TASK TO COMPLETE: Leave no picture in, and give every entry again exactly.

Modification records:
--------------------------------------------------

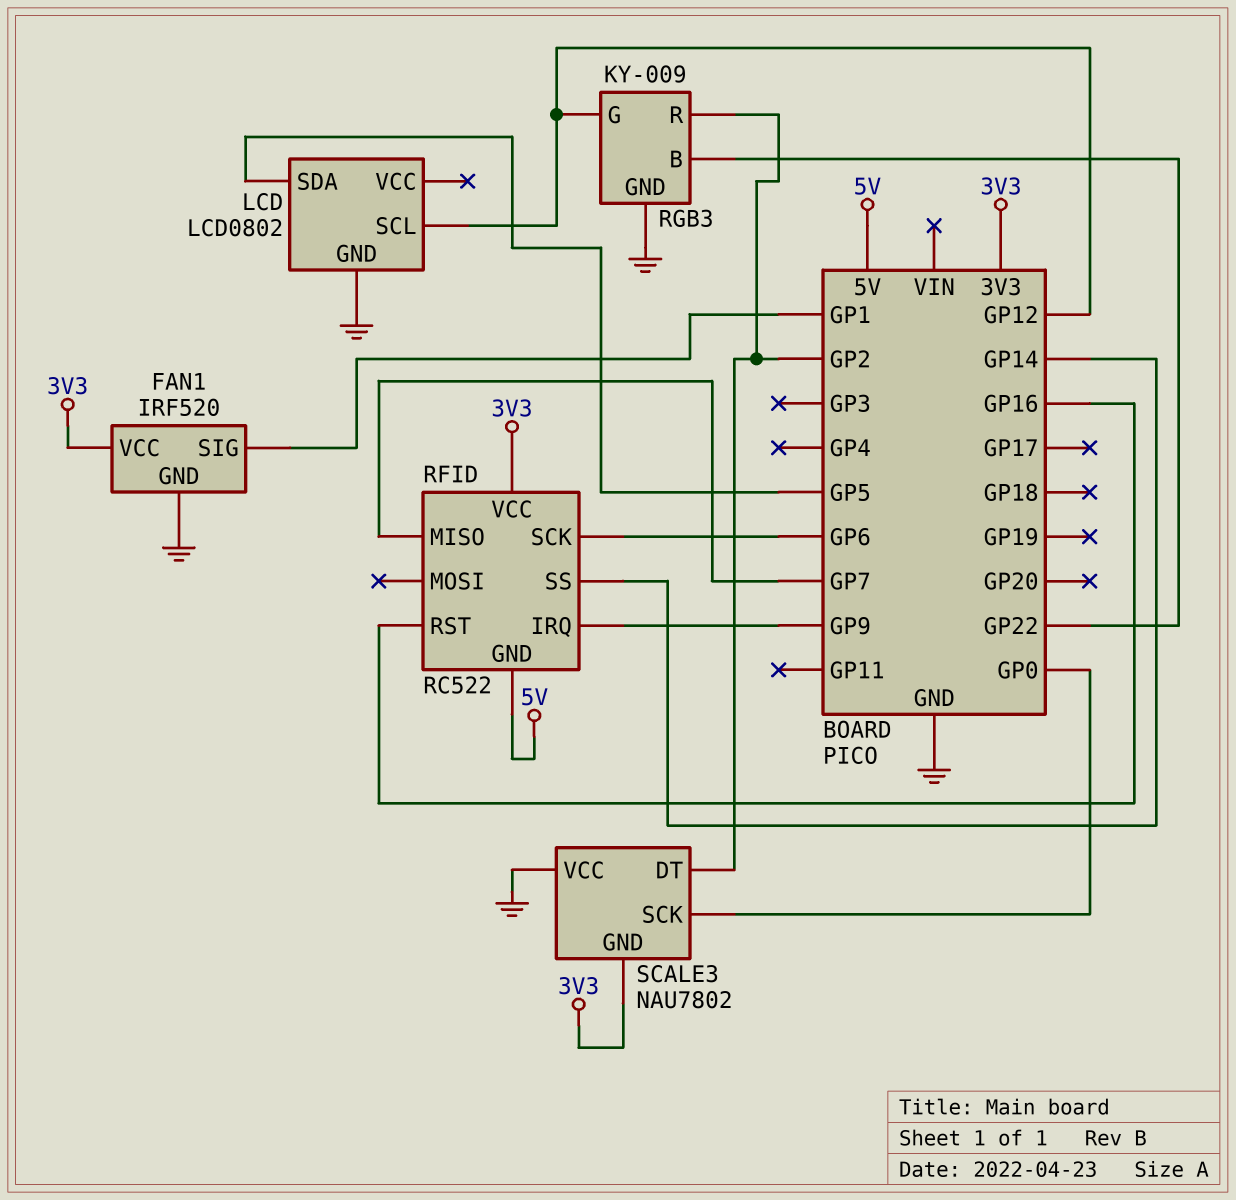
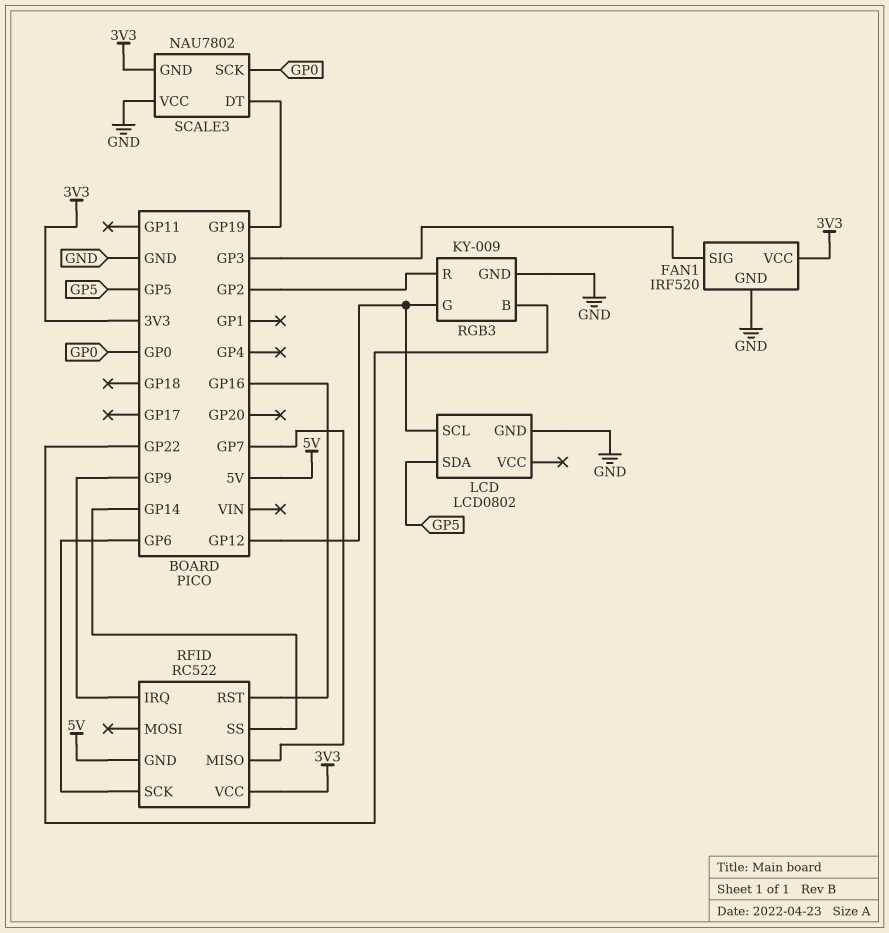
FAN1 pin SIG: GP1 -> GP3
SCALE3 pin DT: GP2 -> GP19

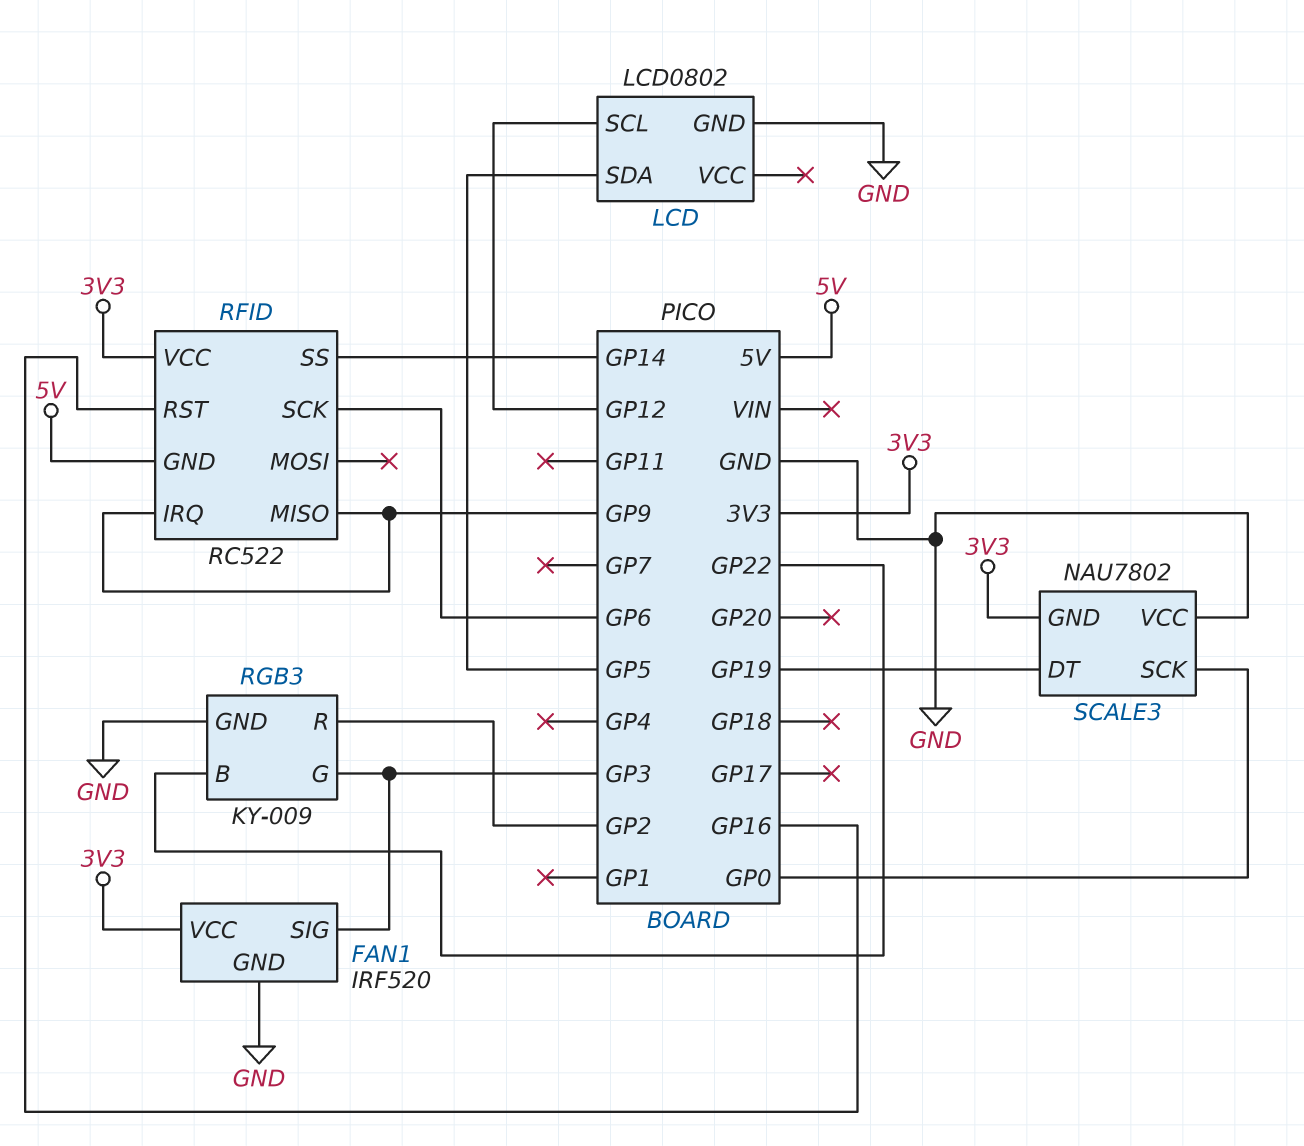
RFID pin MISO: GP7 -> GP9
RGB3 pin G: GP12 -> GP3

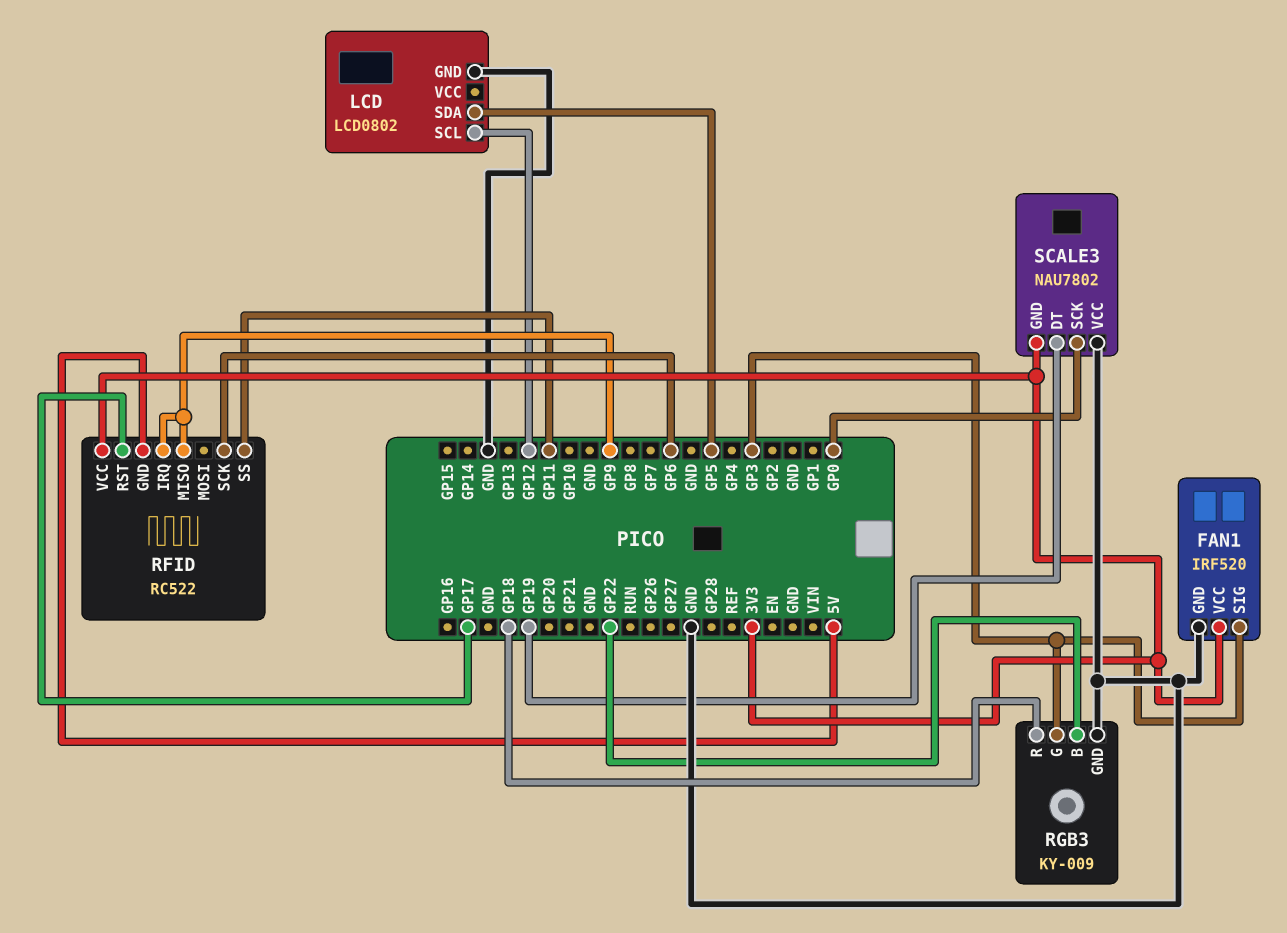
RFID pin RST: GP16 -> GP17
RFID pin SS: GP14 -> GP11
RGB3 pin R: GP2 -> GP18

--------------------------------------------------

REPLY:
FAN1 pin SIG: GP1 -> GP3
SCALE3 pin DT: GP2 -> GP19

RFID pin MISO: GP7 -> GP9
RGB3 pin G: GP12 -> GP3

RFID pin RST: GP16 -> GP17
RFID pin SS: GP14 -> GP11
RGB3 pin R: GP2 -> GP18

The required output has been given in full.